━━ RECORDS PROVIDED ━━
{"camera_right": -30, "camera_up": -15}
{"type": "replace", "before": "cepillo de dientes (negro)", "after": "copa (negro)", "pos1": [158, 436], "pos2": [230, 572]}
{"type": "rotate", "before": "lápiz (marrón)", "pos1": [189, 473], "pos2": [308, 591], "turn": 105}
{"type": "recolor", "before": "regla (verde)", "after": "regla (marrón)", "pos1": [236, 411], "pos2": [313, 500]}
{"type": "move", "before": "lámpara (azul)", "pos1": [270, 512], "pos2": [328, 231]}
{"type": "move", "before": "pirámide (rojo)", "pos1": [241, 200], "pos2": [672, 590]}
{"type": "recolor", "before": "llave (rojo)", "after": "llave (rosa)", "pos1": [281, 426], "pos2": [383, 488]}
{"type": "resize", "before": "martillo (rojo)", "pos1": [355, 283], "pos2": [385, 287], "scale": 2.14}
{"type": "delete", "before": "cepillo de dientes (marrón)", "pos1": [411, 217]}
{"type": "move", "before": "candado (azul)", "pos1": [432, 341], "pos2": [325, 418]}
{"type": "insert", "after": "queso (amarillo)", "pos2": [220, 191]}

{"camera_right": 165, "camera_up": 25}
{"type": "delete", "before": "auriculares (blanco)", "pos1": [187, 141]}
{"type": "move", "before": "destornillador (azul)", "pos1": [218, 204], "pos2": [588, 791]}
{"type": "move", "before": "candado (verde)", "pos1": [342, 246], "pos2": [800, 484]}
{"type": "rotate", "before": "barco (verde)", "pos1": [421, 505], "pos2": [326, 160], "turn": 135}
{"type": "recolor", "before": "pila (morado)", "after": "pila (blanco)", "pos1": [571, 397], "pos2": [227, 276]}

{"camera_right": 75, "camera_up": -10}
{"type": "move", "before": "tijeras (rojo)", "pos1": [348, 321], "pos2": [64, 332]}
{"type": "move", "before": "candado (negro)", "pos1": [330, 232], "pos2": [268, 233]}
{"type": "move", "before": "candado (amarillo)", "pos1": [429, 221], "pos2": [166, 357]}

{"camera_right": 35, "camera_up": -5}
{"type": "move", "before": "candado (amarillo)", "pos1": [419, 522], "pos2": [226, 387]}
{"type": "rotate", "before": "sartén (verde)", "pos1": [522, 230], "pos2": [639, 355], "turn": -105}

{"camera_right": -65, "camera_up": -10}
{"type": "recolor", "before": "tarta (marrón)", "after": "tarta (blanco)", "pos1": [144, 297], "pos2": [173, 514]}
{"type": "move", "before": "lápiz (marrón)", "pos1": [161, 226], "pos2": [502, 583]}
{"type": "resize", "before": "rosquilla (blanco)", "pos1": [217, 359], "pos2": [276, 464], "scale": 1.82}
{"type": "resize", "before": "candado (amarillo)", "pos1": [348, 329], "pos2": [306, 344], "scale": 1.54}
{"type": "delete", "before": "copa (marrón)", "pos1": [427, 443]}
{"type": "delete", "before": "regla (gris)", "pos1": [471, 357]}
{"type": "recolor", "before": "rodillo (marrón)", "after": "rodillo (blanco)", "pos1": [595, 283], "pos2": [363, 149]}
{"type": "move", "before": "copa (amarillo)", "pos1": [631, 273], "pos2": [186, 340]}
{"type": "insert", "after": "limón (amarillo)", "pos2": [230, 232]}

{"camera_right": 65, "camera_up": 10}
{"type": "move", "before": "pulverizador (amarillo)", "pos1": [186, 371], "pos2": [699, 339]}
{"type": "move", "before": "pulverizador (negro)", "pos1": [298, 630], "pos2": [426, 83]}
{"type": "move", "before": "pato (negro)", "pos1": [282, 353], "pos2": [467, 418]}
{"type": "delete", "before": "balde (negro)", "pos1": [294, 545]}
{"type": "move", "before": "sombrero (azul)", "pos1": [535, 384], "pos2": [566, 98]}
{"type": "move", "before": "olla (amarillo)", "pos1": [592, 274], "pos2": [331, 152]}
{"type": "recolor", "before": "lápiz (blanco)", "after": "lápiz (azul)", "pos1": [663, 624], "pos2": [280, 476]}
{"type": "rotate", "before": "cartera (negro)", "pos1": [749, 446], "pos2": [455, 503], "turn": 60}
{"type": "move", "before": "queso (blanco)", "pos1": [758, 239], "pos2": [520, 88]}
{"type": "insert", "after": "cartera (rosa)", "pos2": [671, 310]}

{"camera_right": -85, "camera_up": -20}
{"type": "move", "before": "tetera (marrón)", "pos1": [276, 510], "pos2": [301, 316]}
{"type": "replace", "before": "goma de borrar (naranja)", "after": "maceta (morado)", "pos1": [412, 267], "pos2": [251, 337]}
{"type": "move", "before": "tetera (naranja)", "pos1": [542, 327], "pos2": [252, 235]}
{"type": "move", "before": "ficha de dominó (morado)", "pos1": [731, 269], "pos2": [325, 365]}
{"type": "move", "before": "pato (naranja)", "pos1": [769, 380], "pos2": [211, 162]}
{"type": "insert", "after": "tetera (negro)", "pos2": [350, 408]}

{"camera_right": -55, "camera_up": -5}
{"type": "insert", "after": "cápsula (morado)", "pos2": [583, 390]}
━━━
Pull out each line of the records holding the string "dientes".

* _OUTPUT FOR THIS EXERCISE_
{"type": "replace", "before": "cepillo de dientes (negro)", "after": "copa (negro)", "pos1": [158, 436], "pos2": [230, 572]}
{"type": "delete", "before": "cepillo de dientes (marrón)", "pos1": [411, 217]}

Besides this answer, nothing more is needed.